*** Begin section ***

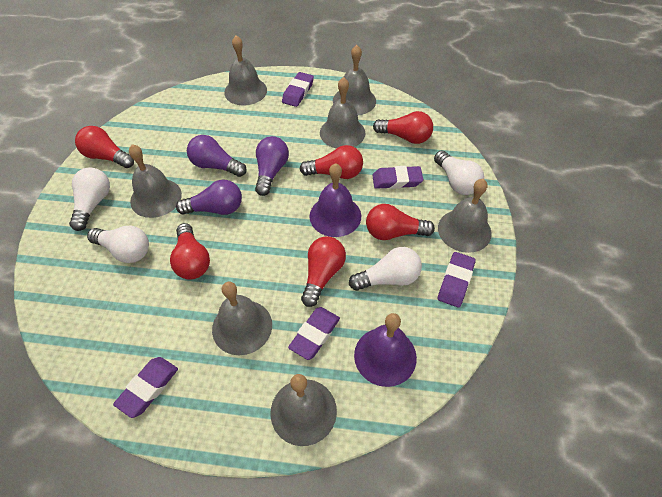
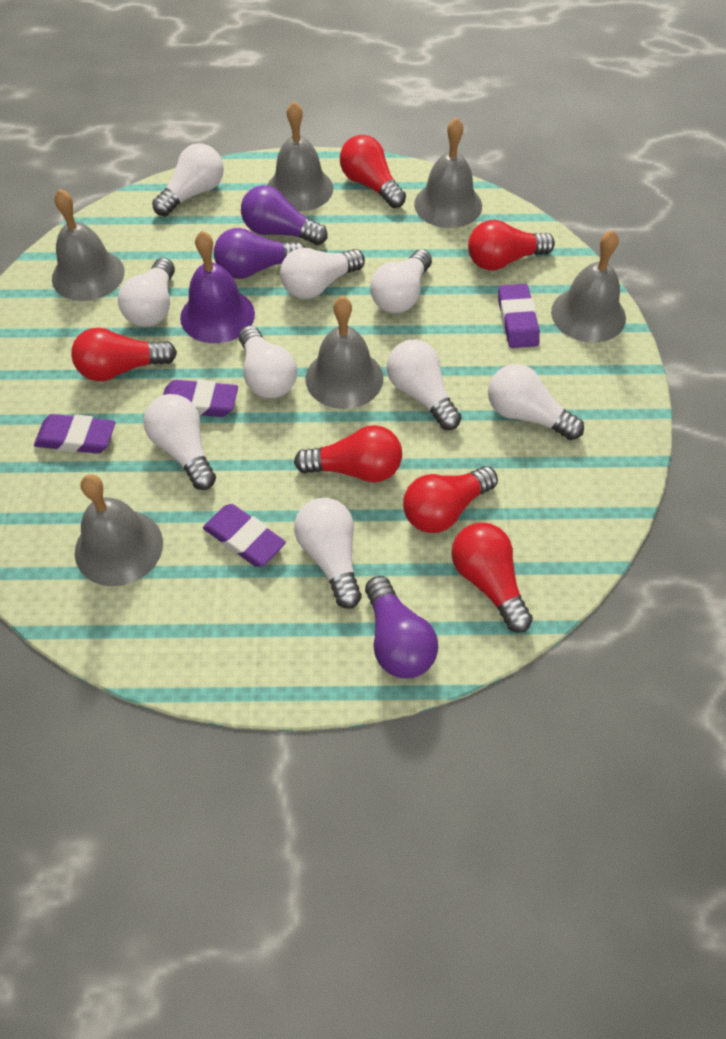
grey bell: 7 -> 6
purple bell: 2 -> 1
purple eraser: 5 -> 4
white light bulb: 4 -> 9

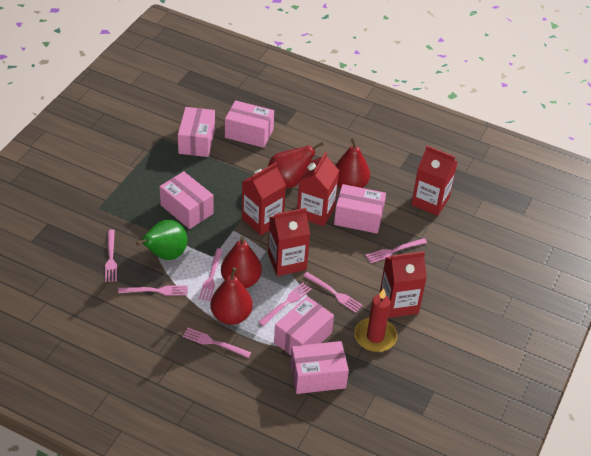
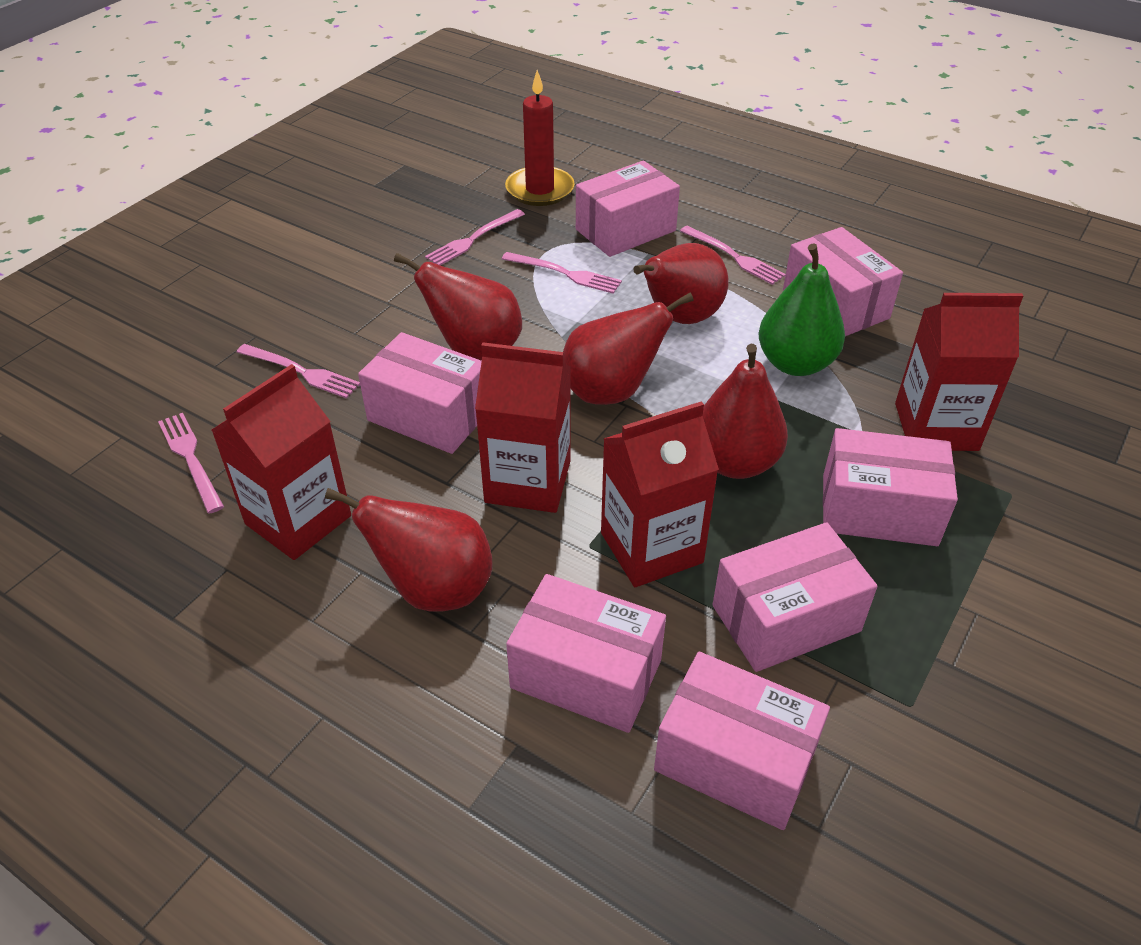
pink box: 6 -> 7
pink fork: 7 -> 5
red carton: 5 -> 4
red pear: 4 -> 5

*** End section ***

**WHAT IS NEEDED**:
Each line of the data above is to be output exactly; the pictures are not to appear.

**RESULT OF THIS EXERCISE**:
grey bell: 7 -> 6
purple bell: 2 -> 1
purple eraser: 5 -> 4
white light bulb: 4 -> 9

pink box: 6 -> 7
pink fork: 7 -> 5
red carton: 5 -> 4
red pear: 4 -> 5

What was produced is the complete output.